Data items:

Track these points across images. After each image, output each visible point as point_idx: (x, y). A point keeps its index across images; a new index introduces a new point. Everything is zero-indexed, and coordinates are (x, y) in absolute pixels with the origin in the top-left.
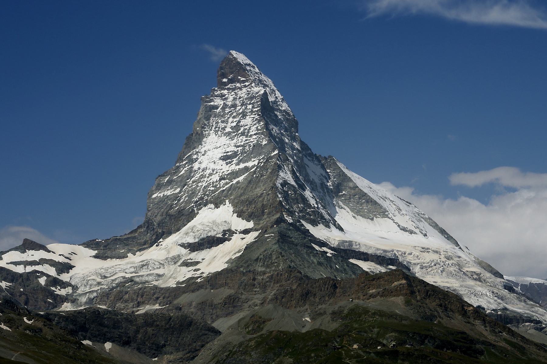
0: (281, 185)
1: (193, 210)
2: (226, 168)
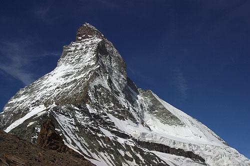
0: (95, 86)
1: (28, 109)
2: (63, 81)
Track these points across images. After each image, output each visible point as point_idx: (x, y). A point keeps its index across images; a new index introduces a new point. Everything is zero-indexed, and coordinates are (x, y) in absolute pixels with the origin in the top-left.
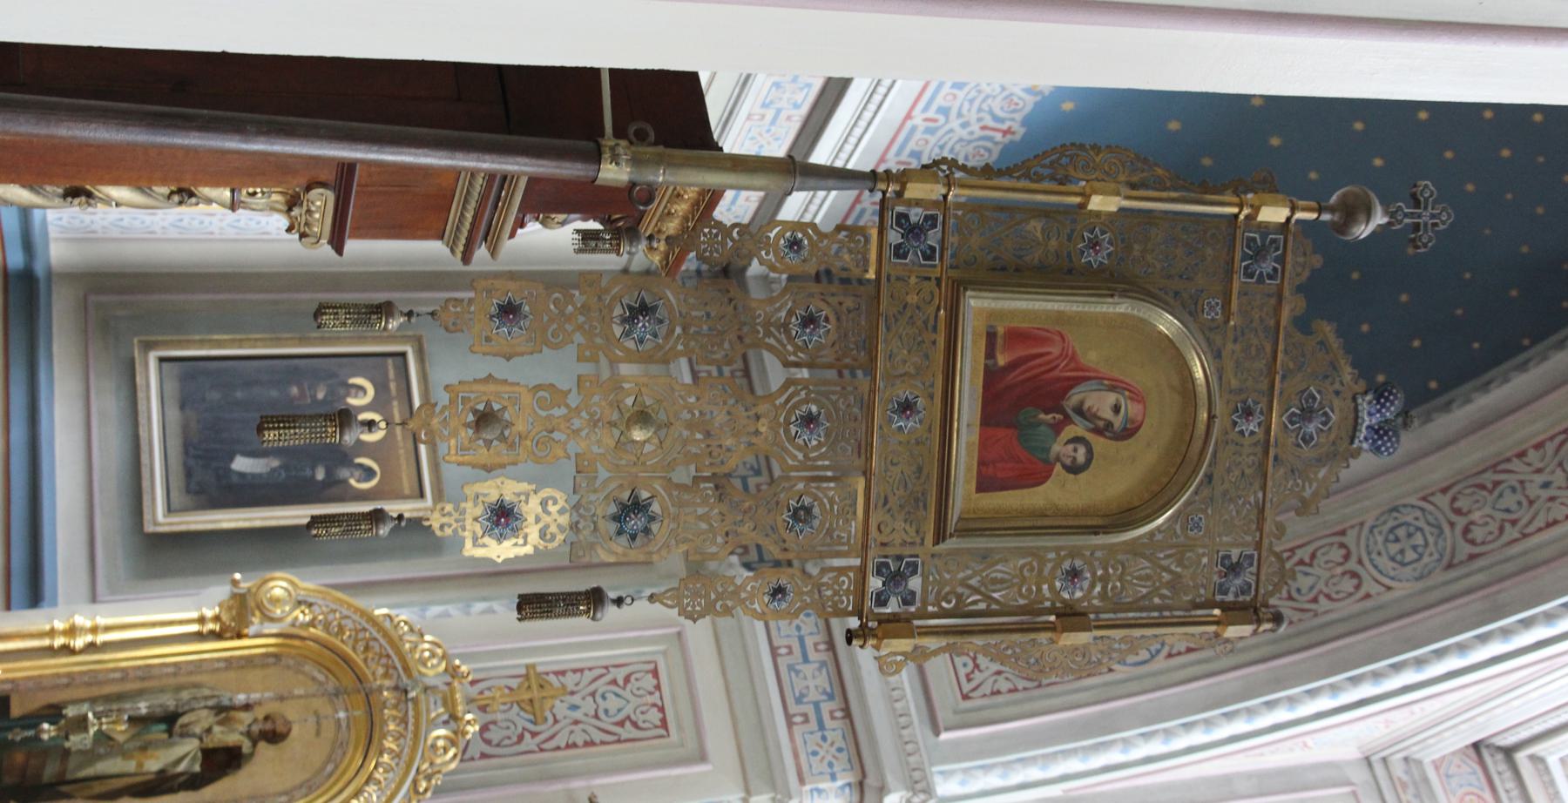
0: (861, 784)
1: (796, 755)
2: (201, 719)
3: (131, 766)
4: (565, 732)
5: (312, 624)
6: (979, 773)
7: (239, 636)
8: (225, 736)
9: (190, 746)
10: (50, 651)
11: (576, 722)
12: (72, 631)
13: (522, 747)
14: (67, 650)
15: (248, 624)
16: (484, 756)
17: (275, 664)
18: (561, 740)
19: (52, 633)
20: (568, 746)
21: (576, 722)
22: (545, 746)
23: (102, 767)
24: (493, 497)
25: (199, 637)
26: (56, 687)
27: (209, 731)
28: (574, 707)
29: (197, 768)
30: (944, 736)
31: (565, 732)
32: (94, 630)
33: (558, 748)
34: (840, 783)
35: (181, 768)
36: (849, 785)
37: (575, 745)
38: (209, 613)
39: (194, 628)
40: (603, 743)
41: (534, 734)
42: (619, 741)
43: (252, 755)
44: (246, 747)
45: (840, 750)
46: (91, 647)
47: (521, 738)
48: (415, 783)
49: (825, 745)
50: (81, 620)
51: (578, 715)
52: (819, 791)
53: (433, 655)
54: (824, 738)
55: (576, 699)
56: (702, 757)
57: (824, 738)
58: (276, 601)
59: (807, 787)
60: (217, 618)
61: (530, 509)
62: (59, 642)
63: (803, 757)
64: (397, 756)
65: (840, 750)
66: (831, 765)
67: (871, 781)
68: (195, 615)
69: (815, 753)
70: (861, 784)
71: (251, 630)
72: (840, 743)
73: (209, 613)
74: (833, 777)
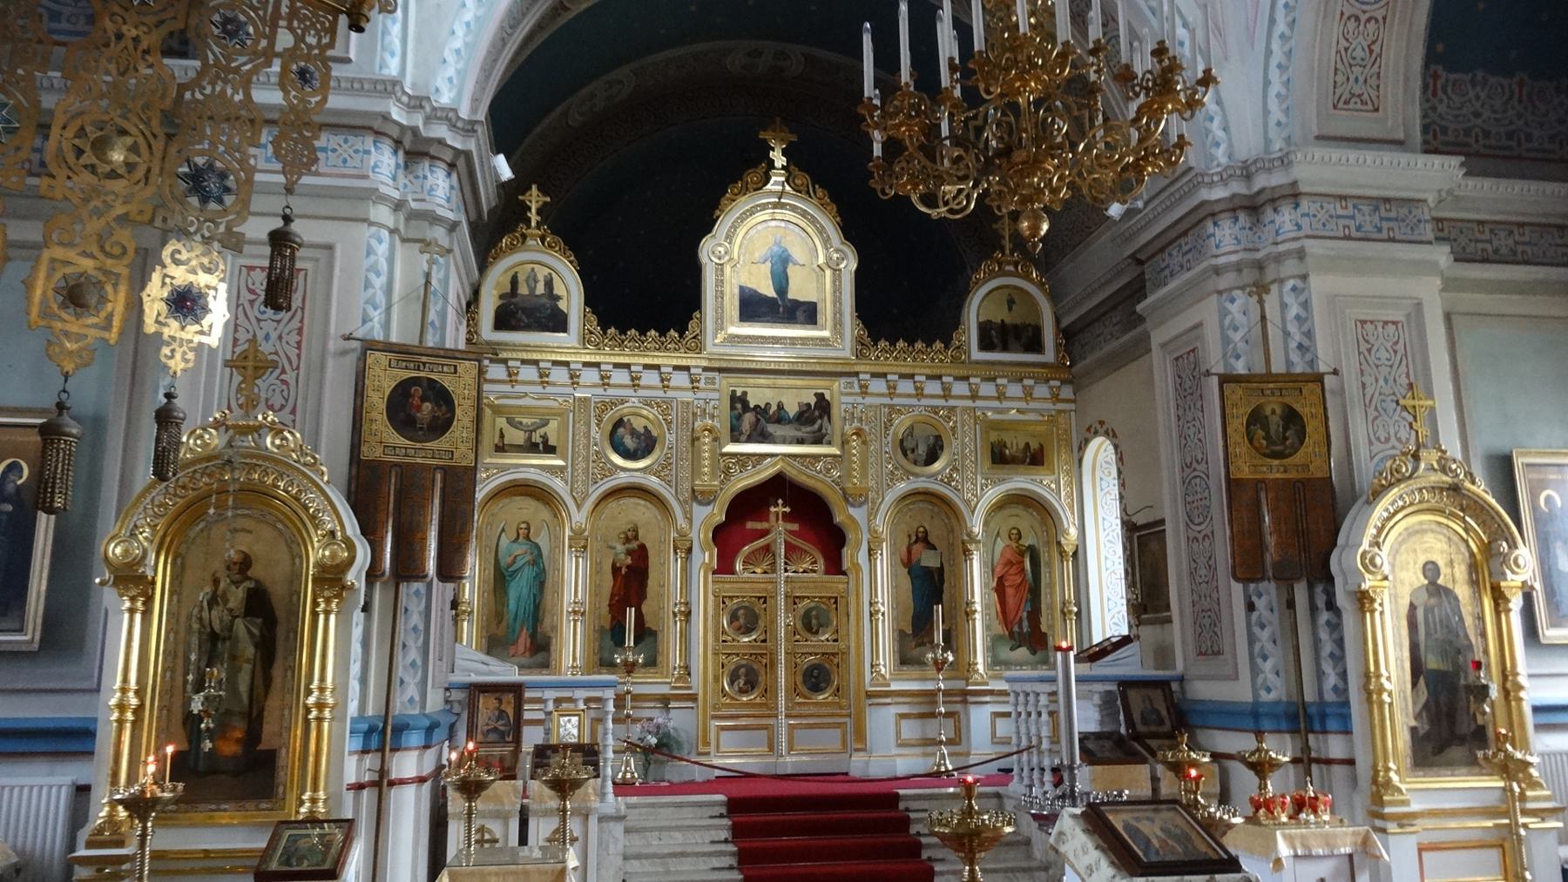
0: (377, 133)
1: (344, 176)
2: (217, 617)
3: (247, 667)
4: (286, 347)
5: (153, 527)
6: (387, 38)
7: (153, 583)
8: (237, 597)
9: (240, 626)
10: (137, 723)
11: (280, 338)
12: (122, 707)
13: (292, 382)
14: (138, 711)
15: (143, 577)
16: (293, 412)
17: (183, 558)
18: (293, 353)
19: (121, 722)
20: (299, 348)
21: (280, 338)
22: (295, 365)
23: (243, 688)
24: (163, 307)
25: (147, 614)
26: (169, 720)
27: (231, 610)
28: (267, 337)
29: (259, 621)
30: (352, 55)
31: (286, 347)
32: (124, 690)
33: (299, 356)
34: (373, 149)
35: (256, 631)
36: (375, 142)
37: (299, 343)
38: (127, 604)
39: (138, 617)
40: (302, 321)
41: (283, 371)
42: (303, 309)
43: (257, 581)
44: (247, 584)
45: (346, 141)
46: (140, 693)
47: (284, 382)
48: (305, 465)
49: (340, 151)
50: (113, 702)
51: (274, 335)
52: (376, 166)
53: (201, 437)
54: (334, 150)
55: (260, 335)
56: (329, 248)
57: (334, 150)
58: (126, 552)
59: (371, 174)
60: (133, 599)
61: (180, 276)
62: (129, 716)
63: (346, 171)
64: (281, 476)
65: (346, 141)
66: (356, 151)
67: (377, 125)
68: (126, 616)
69: (345, 161)
70: (377, 133)
71: (150, 574)
72: (340, 139)
73: (127, 604)
74: (367, 152)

> **WHAT THE TASK ASKS**: Revise the data above by replacing "absolute pixels" with "absolute pixel units" wherever it occurs, leaving everything else unchanged. Omit the pictures from your answer.

> **ANSWER TO THIS PROBLEM**:
Track these points across images. After each image, output each visible point as point_idx: (x, y). A point keeps its index across images; a new index introduces a new point. Everything is zero-indexed, and coordinates are (x, y) in absolute pixel units with the origin in the top-left.
0: (281, 185)
1: (193, 210)
2: (226, 168)
0: (95, 86)
1: (28, 109)
2: (63, 81)
Track these points across images. After each image, output each visible point as point_idx: (x, y). A point keeps its index across images; a new index introduces a new point. Everything is zero-indexed, and coordinates are (x, y) in absolute pixel units with the origin in the top-left.
0: (861, 784)
1: (796, 755)
2: (201, 719)
3: (131, 766)
4: (565, 732)
5: (312, 624)
6: (979, 773)
7: (239, 636)
8: (225, 736)
9: (190, 746)
10: (50, 651)
11: (576, 722)
12: (72, 631)
13: (522, 747)
14: (67, 650)
15: (248, 624)
16: (484, 756)
17: (275, 664)
18: (561, 740)
19: (52, 633)
20: (568, 746)
21: (576, 722)
22: (545, 746)
23: (102, 767)
24: (493, 497)
25: (199, 637)
26: (56, 687)
27: (209, 731)
28: (574, 707)
29: (197, 768)
30: (944, 736)
31: (565, 732)
32: (94, 630)
33: (558, 748)
34: (840, 783)
35: (181, 768)
36: (849, 785)
37: (575, 745)
38: (209, 613)
39: (194, 628)
40: (603, 743)
41: (534, 734)
42: (619, 741)
43: (252, 755)
44: (246, 747)
45: (840, 750)
46: (91, 647)
47: (521, 738)
48: (415, 783)
49: (825, 745)
50: (81, 620)
51: (578, 715)
52: (819, 791)
53: (433, 655)
54: (824, 738)
55: (576, 699)
56: (702, 757)
57: (824, 738)
58: (276, 601)
59: (807, 787)
60: (217, 618)
61: (530, 509)
62: (59, 642)
63: (803, 757)
64: (397, 756)
65: (840, 750)
66: (831, 765)
67: (871, 781)
68: (195, 615)
69: (815, 753)
70: (861, 784)
71: (251, 630)
72: (840, 743)
73: (209, 613)
74: (833, 777)
0: (377, 133)
1: (344, 176)
2: (217, 617)
3: (247, 667)
4: (286, 347)
5: (153, 527)
6: (387, 38)
7: (153, 583)
8: (237, 597)
9: (240, 626)
10: (137, 723)
11: (280, 338)
12: (122, 707)
13: (292, 382)
14: (138, 711)
15: (143, 577)
16: (293, 412)
17: (183, 558)
18: (293, 353)
19: (121, 722)
20: (299, 348)
21: (280, 338)
22: (295, 365)
23: (243, 688)
24: (163, 307)
25: (147, 614)
26: (169, 720)
27: (231, 610)
28: (267, 337)
29: (259, 621)
30: (352, 55)
31: (286, 347)
32: (124, 690)
33: (299, 356)
34: (373, 149)
35: (256, 631)
36: (375, 142)
37: (299, 343)
38: (127, 604)
39: (138, 617)
40: (302, 321)
41: (283, 371)
42: (303, 309)
43: (257, 581)
44: (247, 584)
45: (346, 141)
46: (140, 693)
47: (284, 382)
48: (305, 465)
49: (340, 151)
50: (113, 702)
51: (274, 335)
52: (376, 166)
53: (201, 437)
54: (334, 150)
55: (260, 335)
56: (329, 248)
57: (334, 150)
58: (126, 552)
59: (371, 174)
60: (133, 599)
61: (180, 276)
62: (129, 716)
63: (346, 171)
64: (281, 476)
65: (346, 141)
66: (356, 151)
67: (377, 125)
68: (126, 616)
69: (345, 161)
70: (377, 133)
71: (150, 574)
72: (340, 139)
73: (127, 604)
74: (367, 152)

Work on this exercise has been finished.